→ WHAT NEEDS TO BE DONE
Each line of the listing that includes the string "tile" needs to be located and copied.

------------------------------------------------------------------------

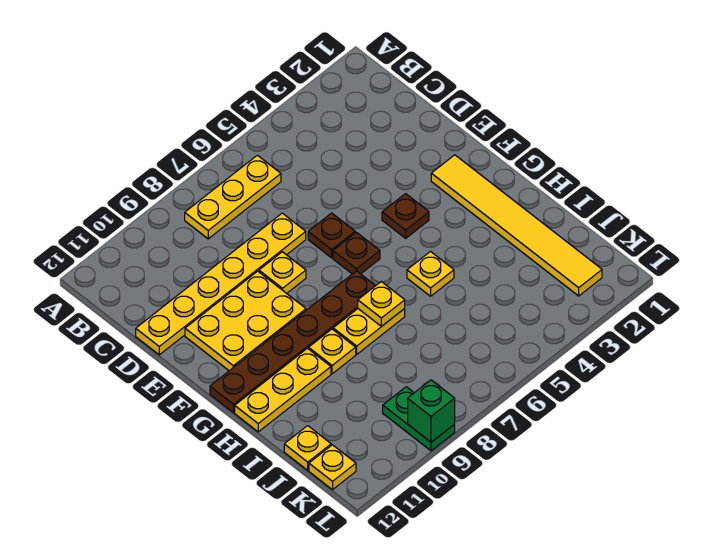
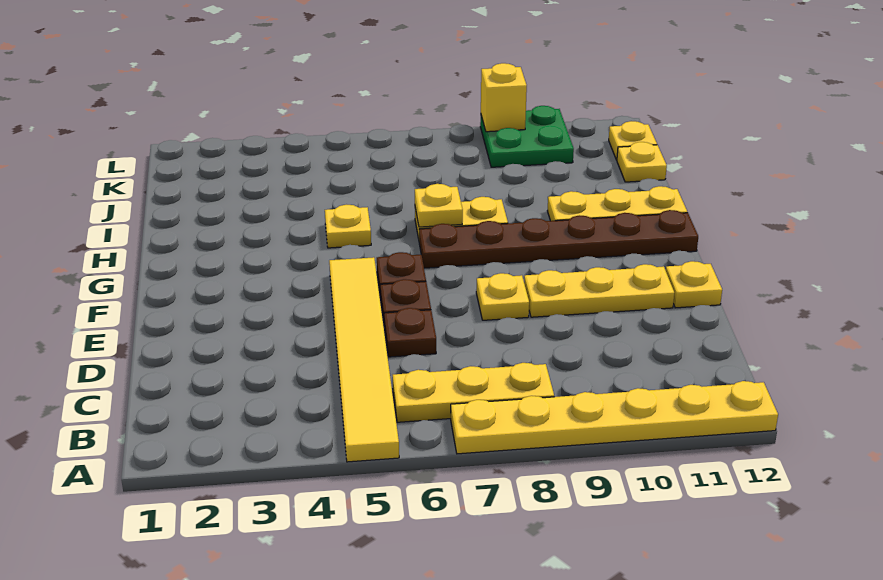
yellow plate D7:D12 level 1 -> yellow plate A7:A12 level 1
yellow plate E9:F11 level 1 -> yellow plate E9:E11 level 1
yellow tile F2:K2 level 1 -> yellow tile A5:F5 level 1
brown plate F4 level 1 -> brown plate D6 level 1
yellow plate H9 level 1 -> yellow plate E12 level 1
green plate K9:L9 level 1 -> green plate K9:L10 level 1
green brick L9 level 2 -> yellow brick L9 level 2

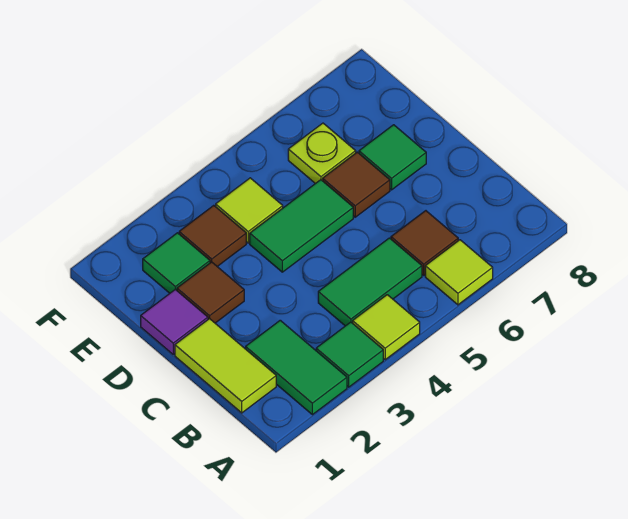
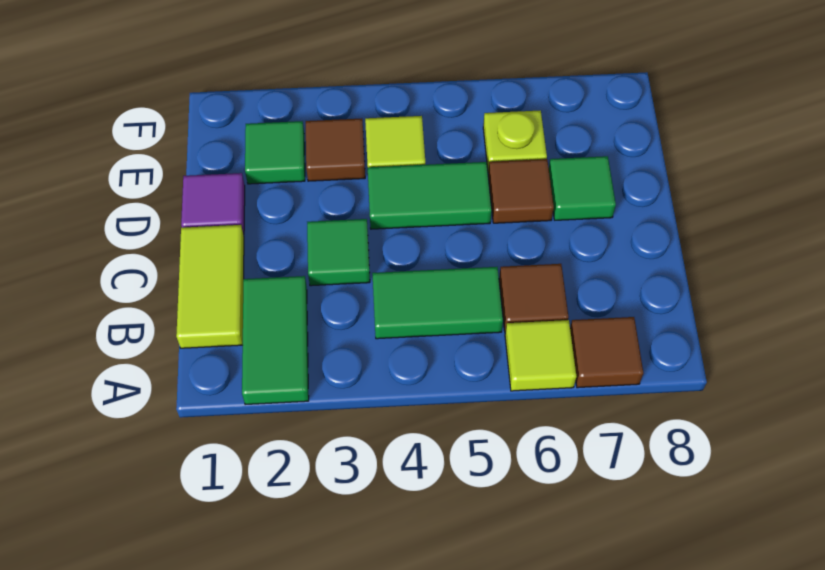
green tile A3 level 1 -> green tile C3 level 1
lime tile A4 level 1 -> none
brown tile D2 level 1 -> brown tile A7 level 1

------------------------------------------------------------------------

→ SOLUTION
yellow tile F2:K2 level 1 -> yellow tile A5:F5 level 1
green tile A3 level 1 -> green tile C3 level 1
lime tile A4 level 1 -> none
brown tile D2 level 1 -> brown tile A7 level 1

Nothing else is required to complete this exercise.